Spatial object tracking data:
--
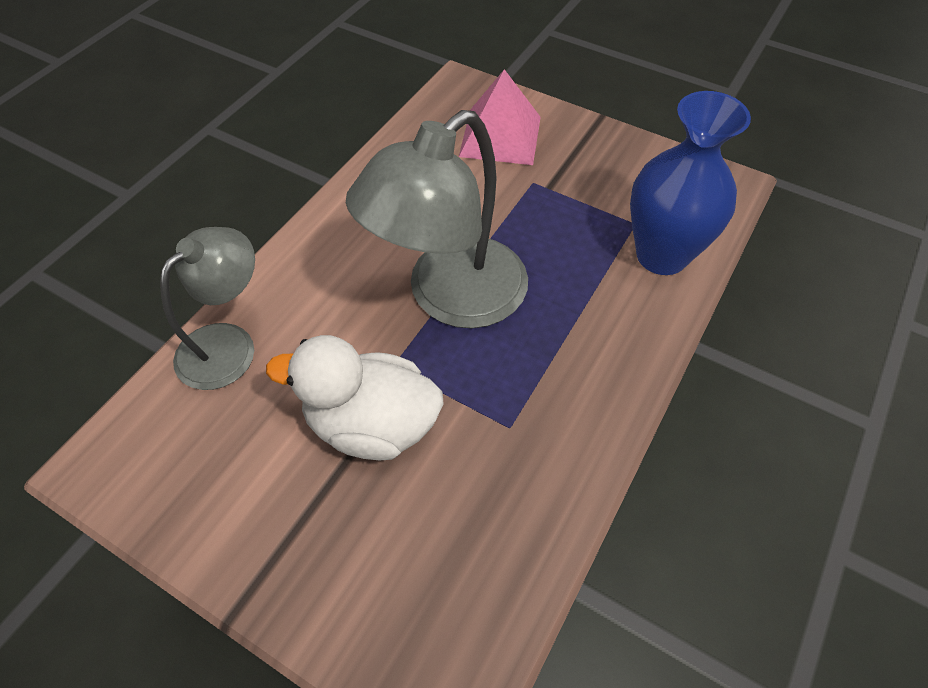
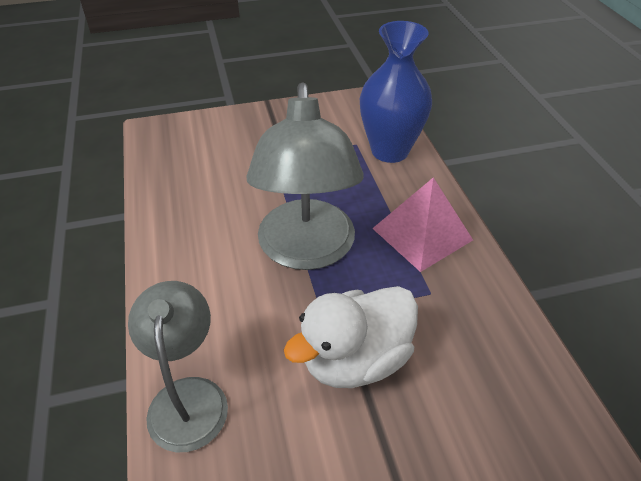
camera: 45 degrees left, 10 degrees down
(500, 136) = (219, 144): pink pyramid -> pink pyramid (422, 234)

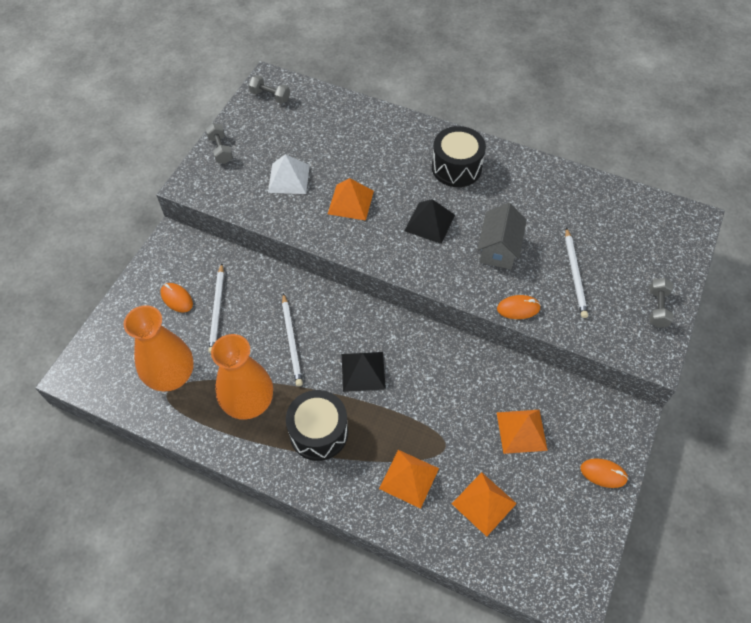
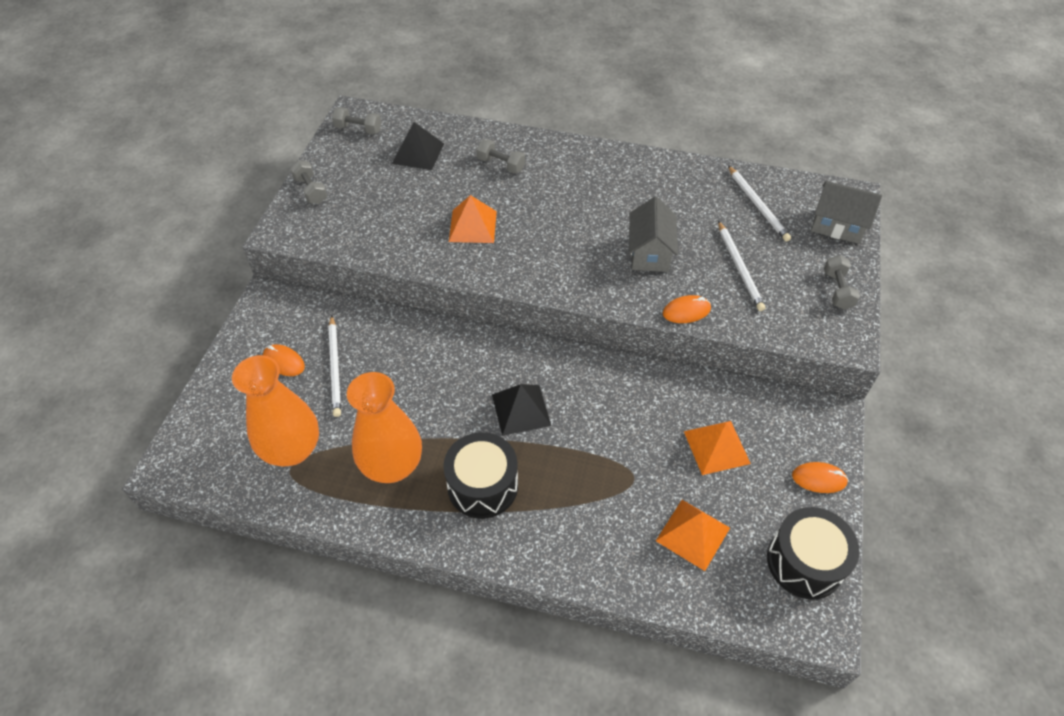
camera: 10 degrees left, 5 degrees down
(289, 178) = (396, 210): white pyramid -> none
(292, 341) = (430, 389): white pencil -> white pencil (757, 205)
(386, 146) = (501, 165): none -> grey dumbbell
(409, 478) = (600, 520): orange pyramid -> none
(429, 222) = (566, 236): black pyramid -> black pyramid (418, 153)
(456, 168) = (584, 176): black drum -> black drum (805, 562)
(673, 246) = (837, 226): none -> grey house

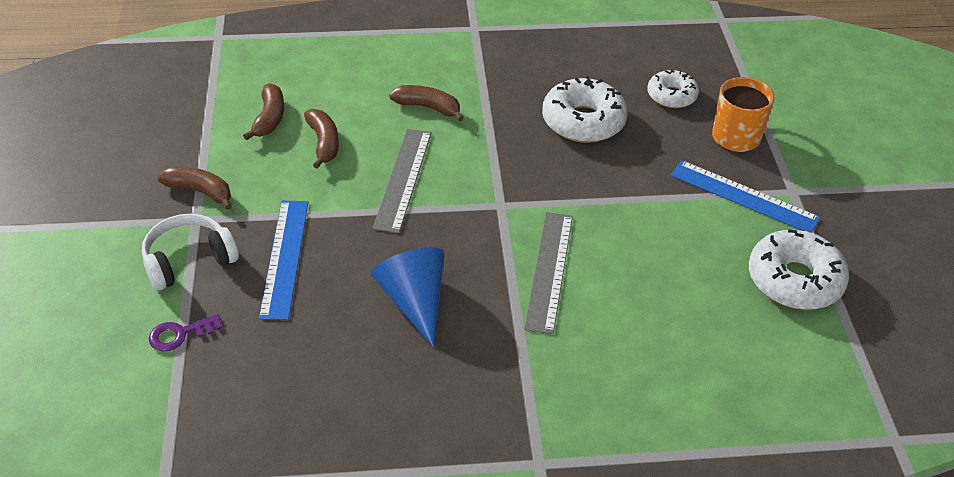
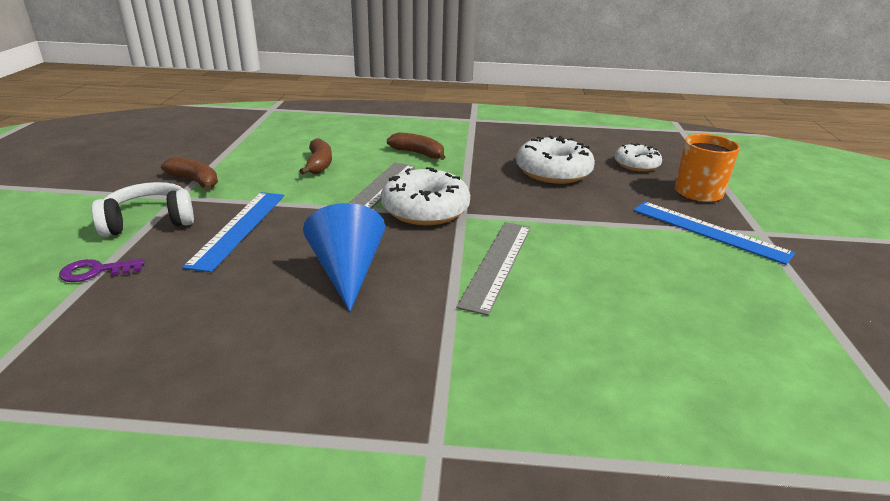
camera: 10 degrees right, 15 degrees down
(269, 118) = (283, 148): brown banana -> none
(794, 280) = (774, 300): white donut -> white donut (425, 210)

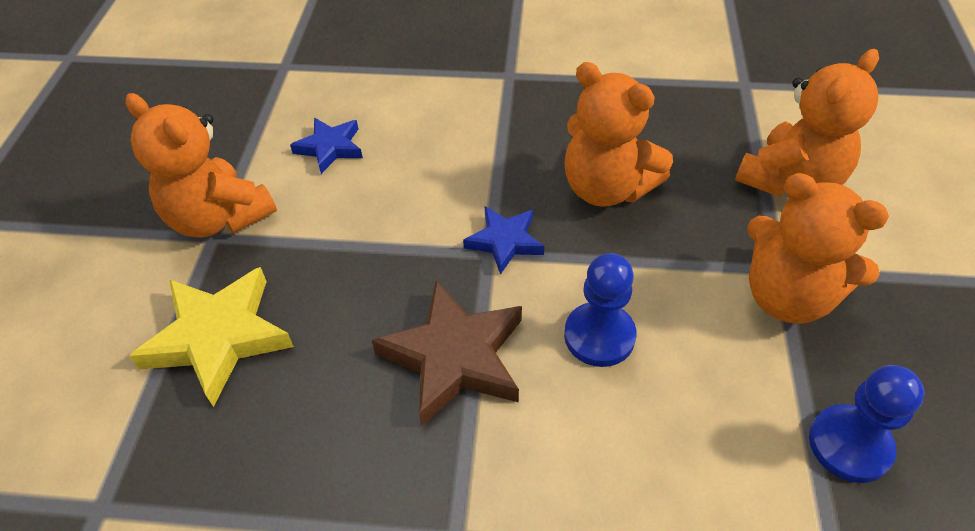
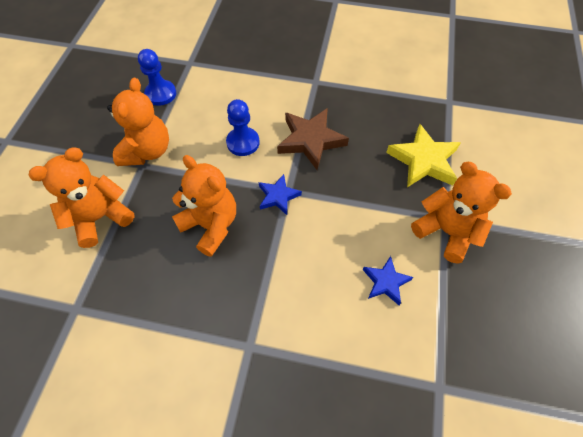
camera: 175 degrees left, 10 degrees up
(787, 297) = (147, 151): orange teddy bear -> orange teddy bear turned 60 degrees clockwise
--
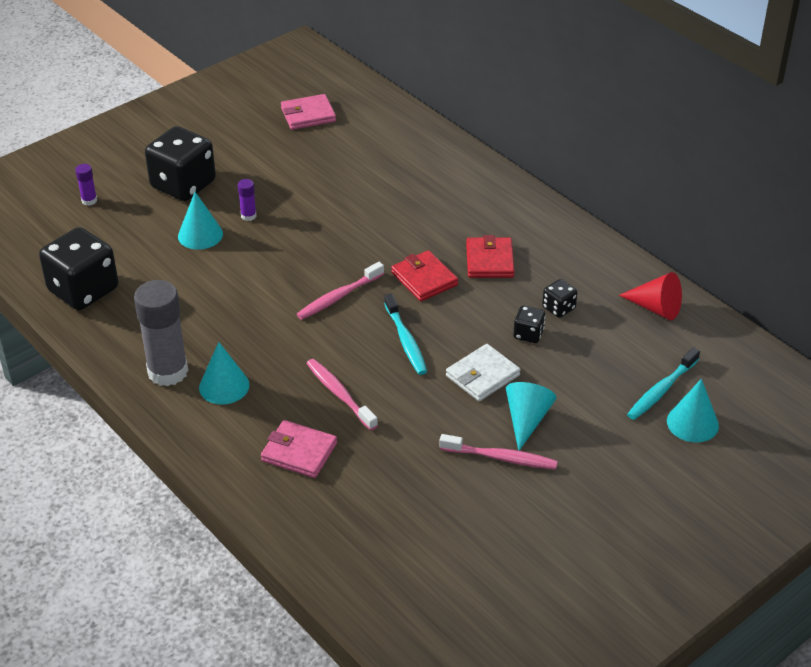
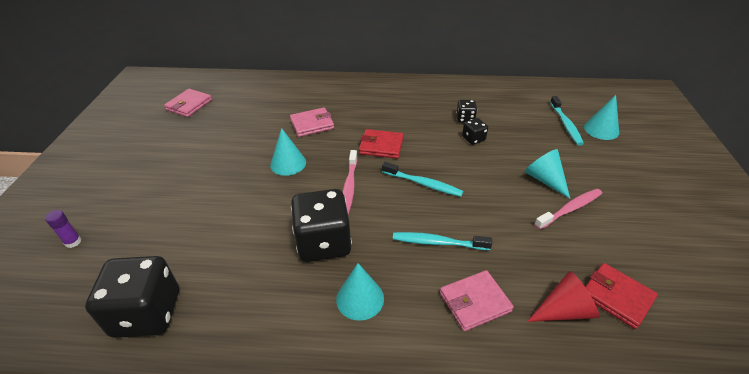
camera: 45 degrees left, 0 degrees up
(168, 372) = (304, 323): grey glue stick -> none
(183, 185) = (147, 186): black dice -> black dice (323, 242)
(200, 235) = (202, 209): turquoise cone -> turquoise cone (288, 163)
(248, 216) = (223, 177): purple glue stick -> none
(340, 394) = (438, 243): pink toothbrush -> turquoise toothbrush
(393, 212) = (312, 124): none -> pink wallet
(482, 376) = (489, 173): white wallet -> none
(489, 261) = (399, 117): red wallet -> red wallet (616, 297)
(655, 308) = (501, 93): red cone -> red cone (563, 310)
--
Aim of the task: Start with the line above that contains "camera: 175 degrees left, 10 degrees up" and end with the line that contains "(787, 297) = (147, 151): orange". Write out those lines exactly, and only those.

Response for this exercise:
camera: 175 degrees left, 10 degrees up
(787, 297) = (147, 151): orange teddy bear -> orange teddy bear turned 60 degrees clockwise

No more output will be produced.